- [Records shown]:
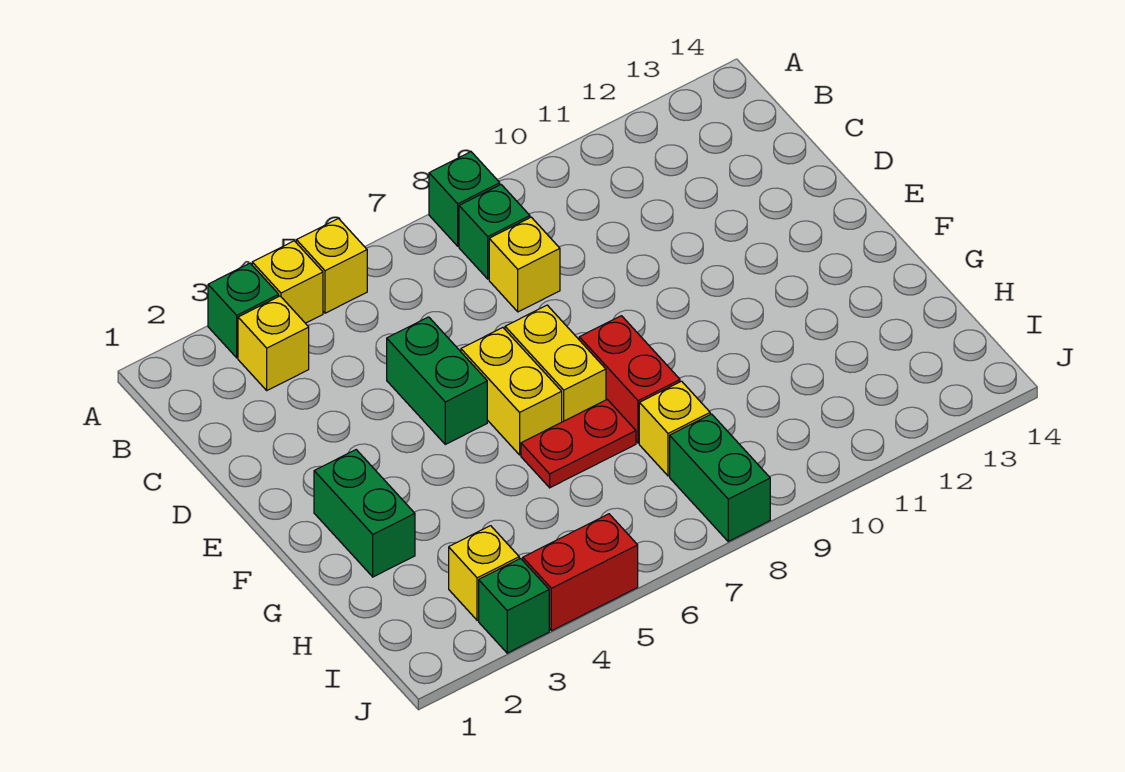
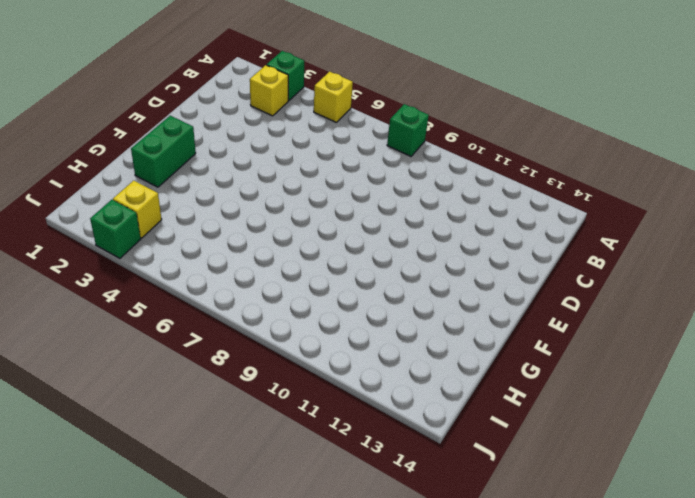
none -> yellow brick A4 level 1
none -> green brick B8 level 1
none -> yellow brick C8 level 1

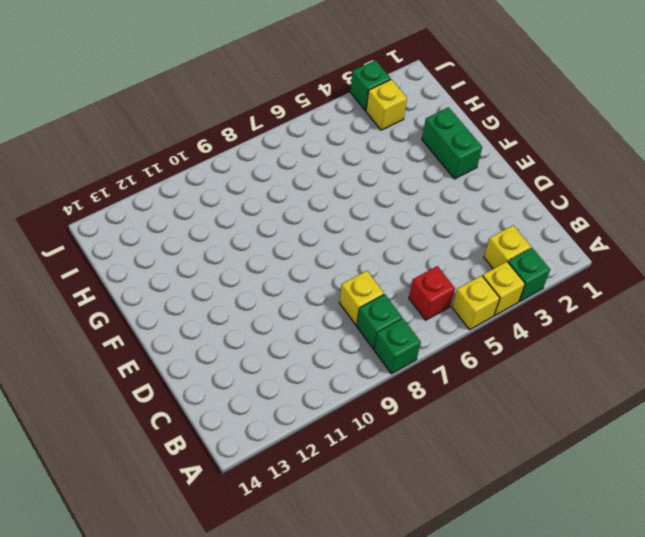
red brick B6 level 1 -> none
none -> green brick D5:E5 level 1
none -> yellow brick E6:F6 level 1
none -> yellow brick E7:F7 level 1

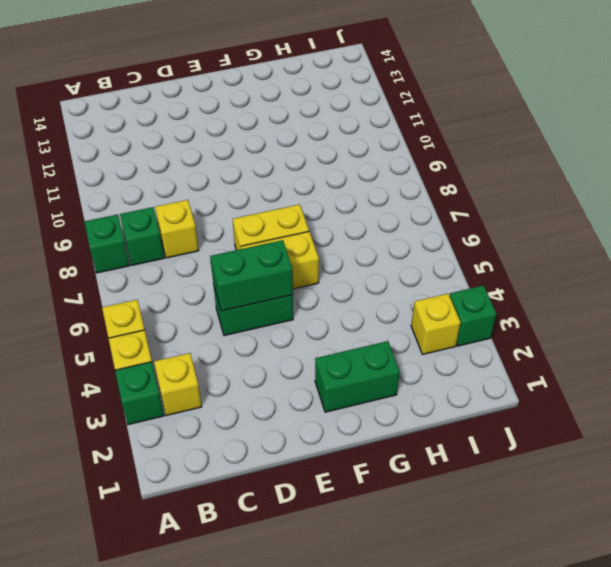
green brick D5:E5 level 2 -> green brick I8:J8 level 1
none -> red brick F8:G8 level 1
none -> red plate G6:G7 level 1
none -> yellow brick H8 level 1

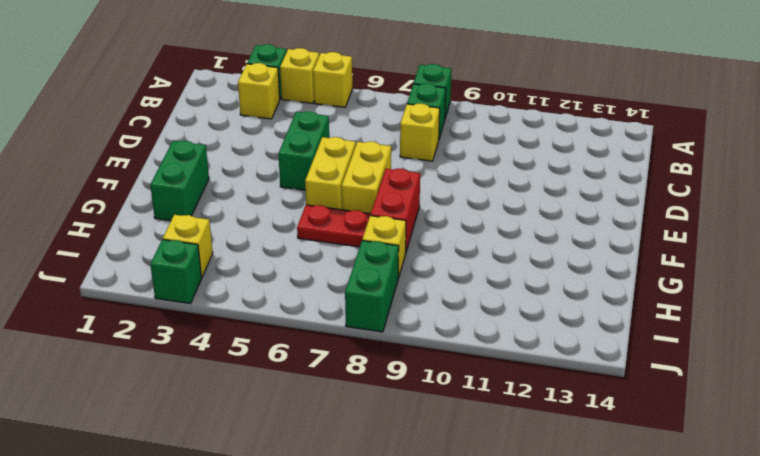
none -> red brick J4:J5 level 1

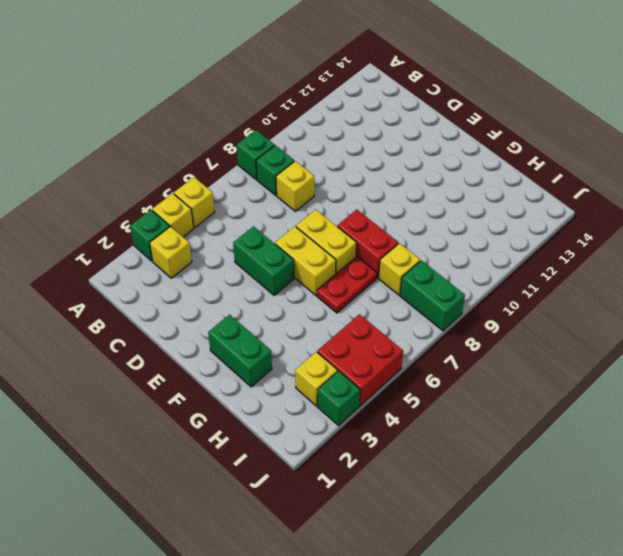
red brick I4:J5 level 1 -> red brick J4:J5 level 1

- [Task objective]: Copy word for word every line from the start of the material through the line holding "none -> red plate G6:G7 level 1". The pictures are not part of the copy.

- [Answer box]:
none -> yellow brick A4 level 1
none -> green brick B8 level 1
none -> yellow brick C8 level 1

red brick B6 level 1 -> none
none -> green brick D5:E5 level 1
none -> yellow brick E6:F6 level 1
none -> yellow brick E7:F7 level 1

green brick D5:E5 level 2 -> green brick I8:J8 level 1
none -> red brick F8:G8 level 1
none -> red plate G6:G7 level 1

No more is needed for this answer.